▶ [Problem to solve] Reproduce all of the records exactly.

━━━━━━

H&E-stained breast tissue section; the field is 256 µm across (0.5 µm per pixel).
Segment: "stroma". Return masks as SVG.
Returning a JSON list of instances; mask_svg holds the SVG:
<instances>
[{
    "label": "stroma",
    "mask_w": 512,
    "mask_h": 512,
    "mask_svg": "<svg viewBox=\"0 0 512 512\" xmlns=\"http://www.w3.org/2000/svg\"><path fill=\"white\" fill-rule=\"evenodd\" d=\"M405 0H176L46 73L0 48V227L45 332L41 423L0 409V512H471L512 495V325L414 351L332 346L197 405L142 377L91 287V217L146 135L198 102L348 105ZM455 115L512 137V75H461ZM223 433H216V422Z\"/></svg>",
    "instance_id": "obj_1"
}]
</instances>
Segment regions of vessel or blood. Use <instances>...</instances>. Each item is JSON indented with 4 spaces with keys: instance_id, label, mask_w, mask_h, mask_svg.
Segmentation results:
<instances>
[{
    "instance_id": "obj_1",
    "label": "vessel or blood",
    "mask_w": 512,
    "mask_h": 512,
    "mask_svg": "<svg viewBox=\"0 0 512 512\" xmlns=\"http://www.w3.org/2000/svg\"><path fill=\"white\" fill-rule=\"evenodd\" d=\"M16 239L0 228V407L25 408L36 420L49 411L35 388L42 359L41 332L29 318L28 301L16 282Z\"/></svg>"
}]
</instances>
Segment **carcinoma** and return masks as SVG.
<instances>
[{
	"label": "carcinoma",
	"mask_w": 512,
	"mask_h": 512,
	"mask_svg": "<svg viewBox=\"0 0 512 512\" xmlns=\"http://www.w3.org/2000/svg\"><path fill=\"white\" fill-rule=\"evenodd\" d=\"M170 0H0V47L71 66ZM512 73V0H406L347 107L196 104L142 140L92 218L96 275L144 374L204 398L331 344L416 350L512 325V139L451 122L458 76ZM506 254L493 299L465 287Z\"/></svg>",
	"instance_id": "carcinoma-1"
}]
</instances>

━━━━━━

▶ [Result of this task]
H&E-stained breast tissue section; the field is 256 µm across (0.5 µm per pixel).
Segment: "stroma". Return masks as SVG.
Returning a JSON list of instances; mask_svg holds the SVG:
<instances>
[{
    "label": "stroma",
    "mask_w": 512,
    "mask_h": 512,
    "mask_svg": "<svg viewBox=\"0 0 512 512\" xmlns=\"http://www.w3.org/2000/svg\"><path fill=\"white\" fill-rule=\"evenodd\" d=\"M405 0H176L46 73L0 48V227L45 332L41 423L0 409V512H471L512 495V325L414 351L332 346L197 405L142 377L91 287V217L146 135L198 102L348 105ZM455 115L512 137V75H461ZM223 433H216V422Z\"/></svg>",
    "instance_id": "obj_1"
}]
</instances>
Segment regions of vessel or blood. Use <instances>...</instances>. Each item is JSON indented with 4 spaces with keys: instance_id, label, mask_w, mask_h, mask_svg.
Segmentation results:
<instances>
[{
    "instance_id": "obj_1",
    "label": "vessel or blood",
    "mask_w": 512,
    "mask_h": 512,
    "mask_svg": "<svg viewBox=\"0 0 512 512\" xmlns=\"http://www.w3.org/2000/svg\"><path fill=\"white\" fill-rule=\"evenodd\" d=\"M16 239L0 228V407L25 408L36 420L49 411L35 388L42 359L41 332L29 318L28 301L16 282Z\"/></svg>"
}]
</instances>
Segment **carcinoma** and return masks as SVG.
<instances>
[{
	"label": "carcinoma",
	"mask_w": 512,
	"mask_h": 512,
	"mask_svg": "<svg viewBox=\"0 0 512 512\" xmlns=\"http://www.w3.org/2000/svg\"><path fill=\"white\" fill-rule=\"evenodd\" d=\"M170 0H0V47L71 66ZM512 73V0H406L347 107L196 104L142 140L92 218L96 275L144 374L204 398L331 344L416 350L512 325V139L451 122L458 76ZM506 254L493 299L465 287Z\"/></svg>",
	"instance_id": "carcinoma-1"
}]
</instances>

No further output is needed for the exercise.